**Problem description:** Please print nothing but the lines from the one containing "L3: 10mH (+3V3, KEY) -> none" to the final line below, exactly, and no pictures.

**Exercise material:**
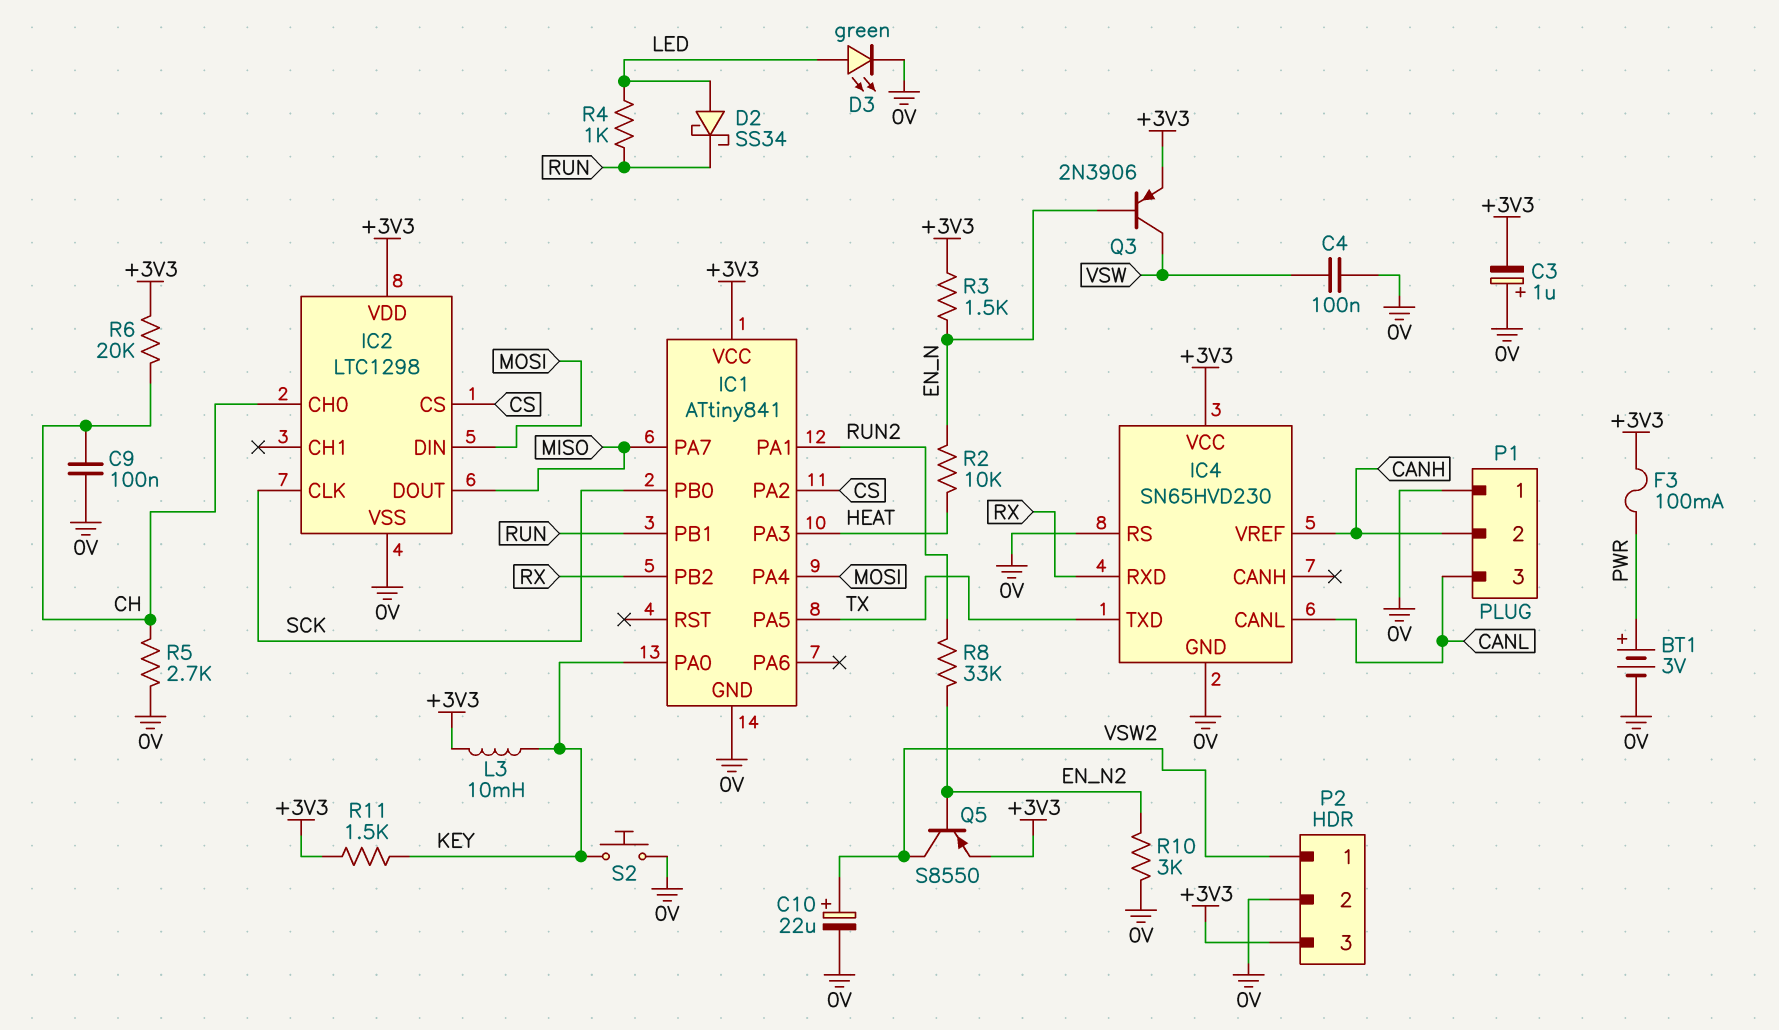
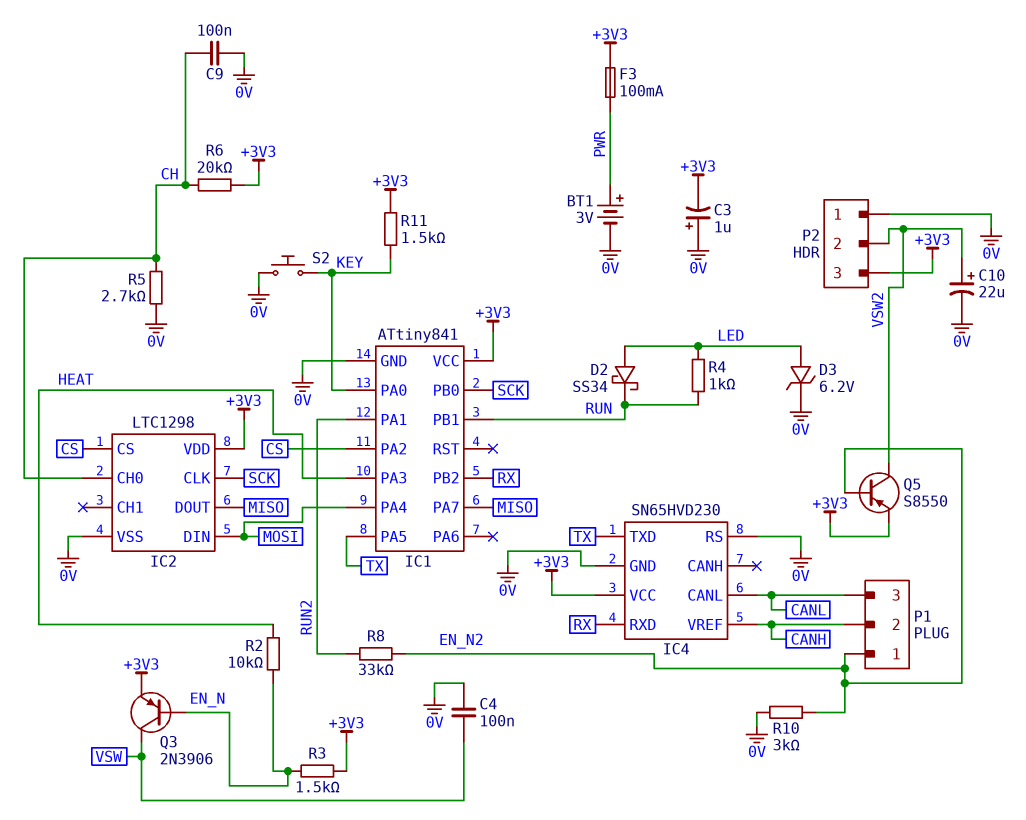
D3: LED green (A LED, K 0V) -> zener 6.2V (A LED, K 0V)
L3: 10mH (+3V3, KEY) -> none
P1 pin 1: 0V -> EN_N2
P2 pin 1: VSW2 -> 0V
P2 pin 2: 0V -> VSW2

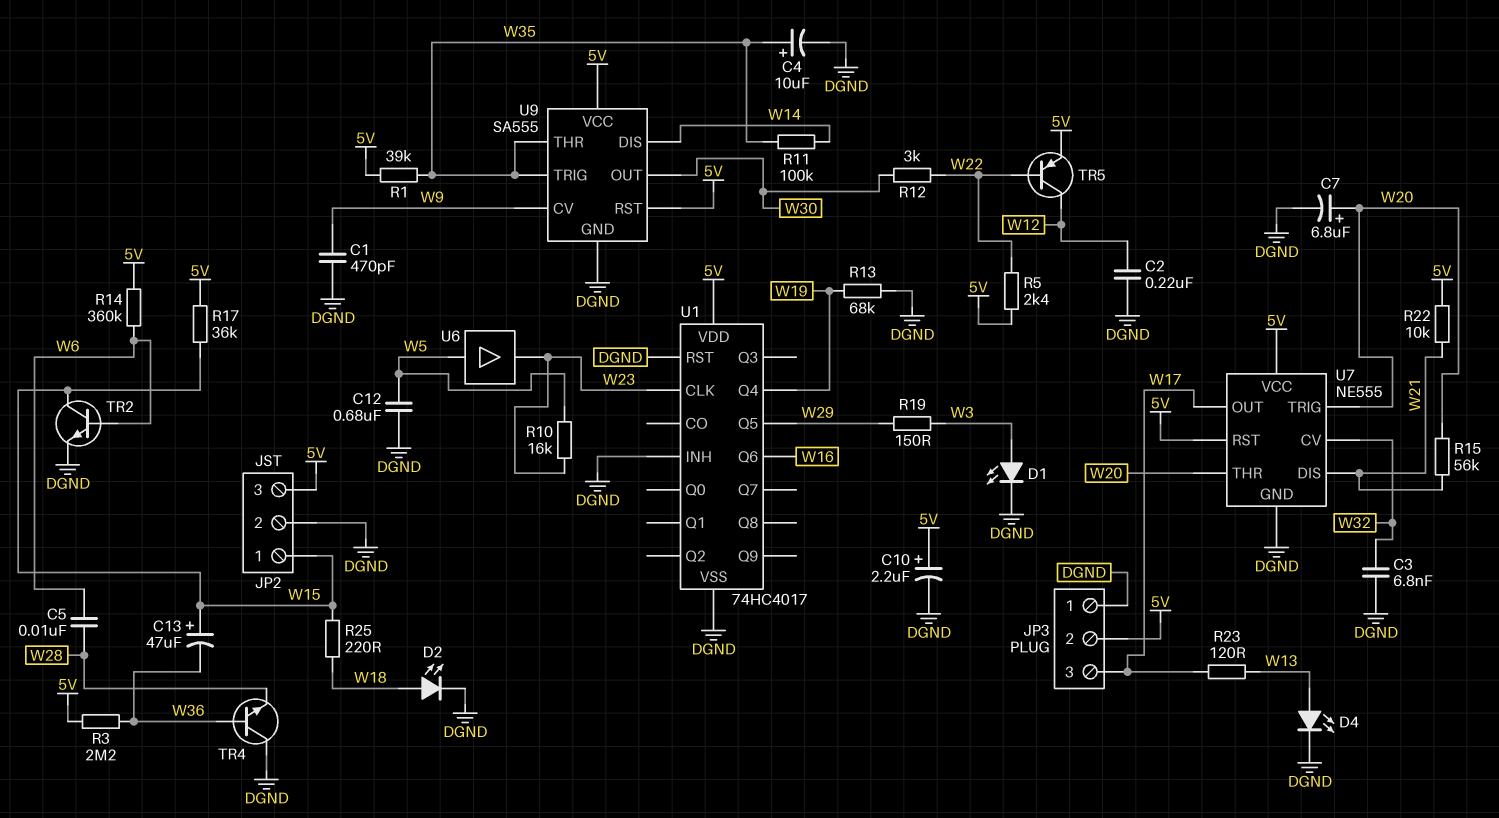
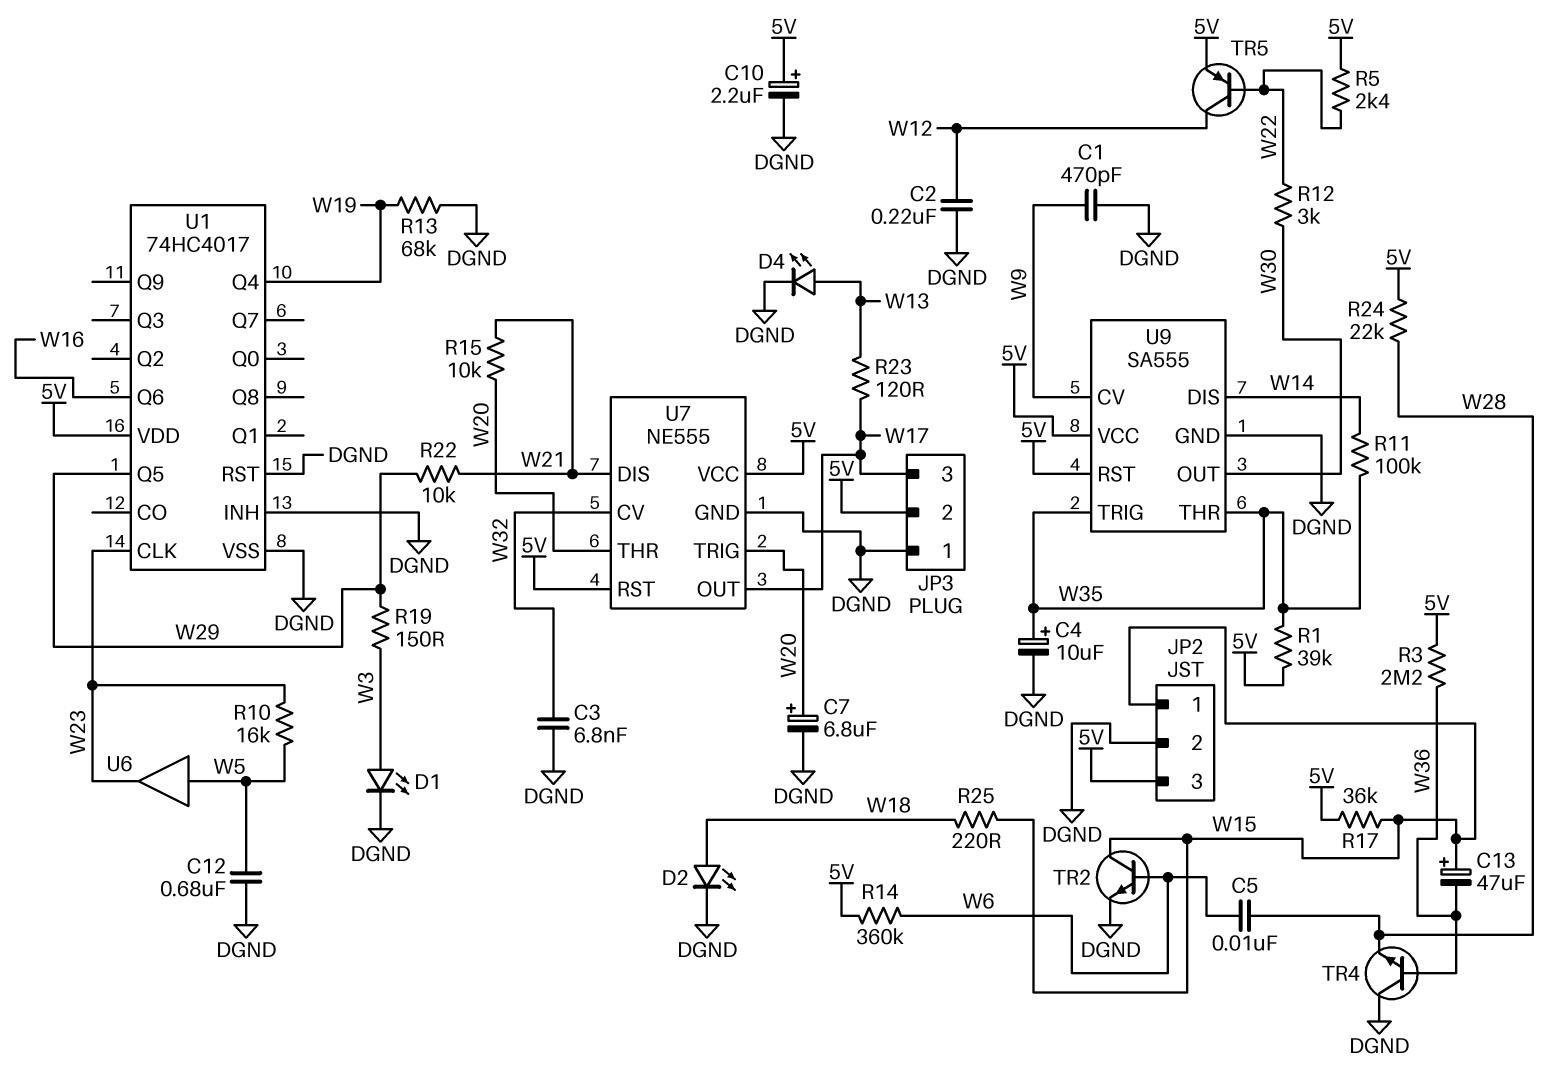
R15: 56k (W20, W21) -> 10k (W20, W21)
R22: 10k (5V, W21) -> 10k (W21, W29)
R24: none -> 22k (5V, W28)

**Response to the exercise:**
L3: 10mH (+3V3, KEY) -> none
P1 pin 1: 0V -> EN_N2
P2 pin 1: VSW2 -> 0V
P2 pin 2: 0V -> VSW2

R15: 56k (W20, W21) -> 10k (W20, W21)
R22: 10k (5V, W21) -> 10k (W21, W29)
R24: none -> 22k (5V, W28)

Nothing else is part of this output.